───── Data shown ─────
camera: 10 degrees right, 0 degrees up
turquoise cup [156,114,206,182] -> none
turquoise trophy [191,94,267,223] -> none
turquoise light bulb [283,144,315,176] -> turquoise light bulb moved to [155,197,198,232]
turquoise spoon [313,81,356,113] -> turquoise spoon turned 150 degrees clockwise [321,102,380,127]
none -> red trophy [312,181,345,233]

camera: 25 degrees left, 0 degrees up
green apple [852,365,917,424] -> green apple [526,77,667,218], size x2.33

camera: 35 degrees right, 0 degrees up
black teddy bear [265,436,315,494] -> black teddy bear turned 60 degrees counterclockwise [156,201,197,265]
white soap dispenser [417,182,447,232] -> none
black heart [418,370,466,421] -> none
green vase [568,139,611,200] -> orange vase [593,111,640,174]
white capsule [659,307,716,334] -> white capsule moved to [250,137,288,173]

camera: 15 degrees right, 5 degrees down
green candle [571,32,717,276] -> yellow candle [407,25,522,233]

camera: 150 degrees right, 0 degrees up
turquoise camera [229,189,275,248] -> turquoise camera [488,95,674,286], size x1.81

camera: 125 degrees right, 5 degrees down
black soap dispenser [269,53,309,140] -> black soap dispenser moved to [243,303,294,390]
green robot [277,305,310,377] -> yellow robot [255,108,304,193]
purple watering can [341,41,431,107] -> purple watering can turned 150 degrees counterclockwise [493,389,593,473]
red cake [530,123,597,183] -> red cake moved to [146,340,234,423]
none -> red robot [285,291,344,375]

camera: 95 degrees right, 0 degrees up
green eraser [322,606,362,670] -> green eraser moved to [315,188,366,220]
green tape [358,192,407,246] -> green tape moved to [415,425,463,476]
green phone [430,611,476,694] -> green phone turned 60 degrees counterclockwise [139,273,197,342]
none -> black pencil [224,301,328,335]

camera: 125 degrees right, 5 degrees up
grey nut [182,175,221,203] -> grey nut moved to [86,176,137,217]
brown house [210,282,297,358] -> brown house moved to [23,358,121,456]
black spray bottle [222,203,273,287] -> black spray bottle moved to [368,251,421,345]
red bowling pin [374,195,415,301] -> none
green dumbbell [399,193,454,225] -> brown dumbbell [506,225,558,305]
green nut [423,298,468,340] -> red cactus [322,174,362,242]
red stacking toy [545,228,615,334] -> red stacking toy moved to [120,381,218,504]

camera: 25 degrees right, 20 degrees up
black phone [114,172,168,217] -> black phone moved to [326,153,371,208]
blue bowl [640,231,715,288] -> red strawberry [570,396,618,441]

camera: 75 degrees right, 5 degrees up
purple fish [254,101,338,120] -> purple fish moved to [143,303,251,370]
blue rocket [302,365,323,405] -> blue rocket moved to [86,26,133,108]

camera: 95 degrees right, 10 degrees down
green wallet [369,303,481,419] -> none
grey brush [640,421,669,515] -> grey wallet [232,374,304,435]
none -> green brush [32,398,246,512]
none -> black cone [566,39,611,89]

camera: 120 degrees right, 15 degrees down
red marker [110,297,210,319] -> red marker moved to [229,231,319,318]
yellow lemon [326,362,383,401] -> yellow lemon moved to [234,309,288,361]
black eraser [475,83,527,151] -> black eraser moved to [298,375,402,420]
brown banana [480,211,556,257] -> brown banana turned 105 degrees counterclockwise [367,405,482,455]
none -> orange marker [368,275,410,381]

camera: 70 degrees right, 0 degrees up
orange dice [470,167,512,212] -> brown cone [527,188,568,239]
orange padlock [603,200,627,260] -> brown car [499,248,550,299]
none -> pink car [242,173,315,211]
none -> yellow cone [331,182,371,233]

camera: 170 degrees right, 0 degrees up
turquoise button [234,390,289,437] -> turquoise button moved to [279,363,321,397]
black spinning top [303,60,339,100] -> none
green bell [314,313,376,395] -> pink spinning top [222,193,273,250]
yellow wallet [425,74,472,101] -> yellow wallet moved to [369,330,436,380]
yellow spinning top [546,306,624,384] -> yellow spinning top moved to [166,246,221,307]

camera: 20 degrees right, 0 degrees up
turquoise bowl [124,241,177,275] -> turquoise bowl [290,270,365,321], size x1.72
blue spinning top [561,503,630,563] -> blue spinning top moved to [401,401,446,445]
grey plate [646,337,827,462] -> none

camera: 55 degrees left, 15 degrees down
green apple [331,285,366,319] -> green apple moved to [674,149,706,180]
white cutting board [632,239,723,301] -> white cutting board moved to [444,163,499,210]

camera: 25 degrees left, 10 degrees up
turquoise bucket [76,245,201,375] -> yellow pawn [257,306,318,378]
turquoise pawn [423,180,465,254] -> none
─────
▶ [To-do item] Write out, unaltered, the lines from the opening of the listing through the line that includes "black heart [418,370,466,421] -> none".

▶ [Answer section]
camera: 10 degrees right, 0 degrees up
turquoise cup [156,114,206,182] -> none
turquoise trophy [191,94,267,223] -> none
turquoise light bulb [283,144,315,176] -> turquoise light bulb moved to [155,197,198,232]
turquoise spoon [313,81,356,113] -> turquoise spoon turned 150 degrees clockwise [321,102,380,127]
none -> red trophy [312,181,345,233]

camera: 25 degrees left, 0 degrees up
green apple [852,365,917,424] -> green apple [526,77,667,218], size x2.33

camera: 35 degrees right, 0 degrees up
black teddy bear [265,436,315,494] -> black teddy bear turned 60 degrees counterclockwise [156,201,197,265]
white soap dispenser [417,182,447,232] -> none
black heart [418,370,466,421] -> none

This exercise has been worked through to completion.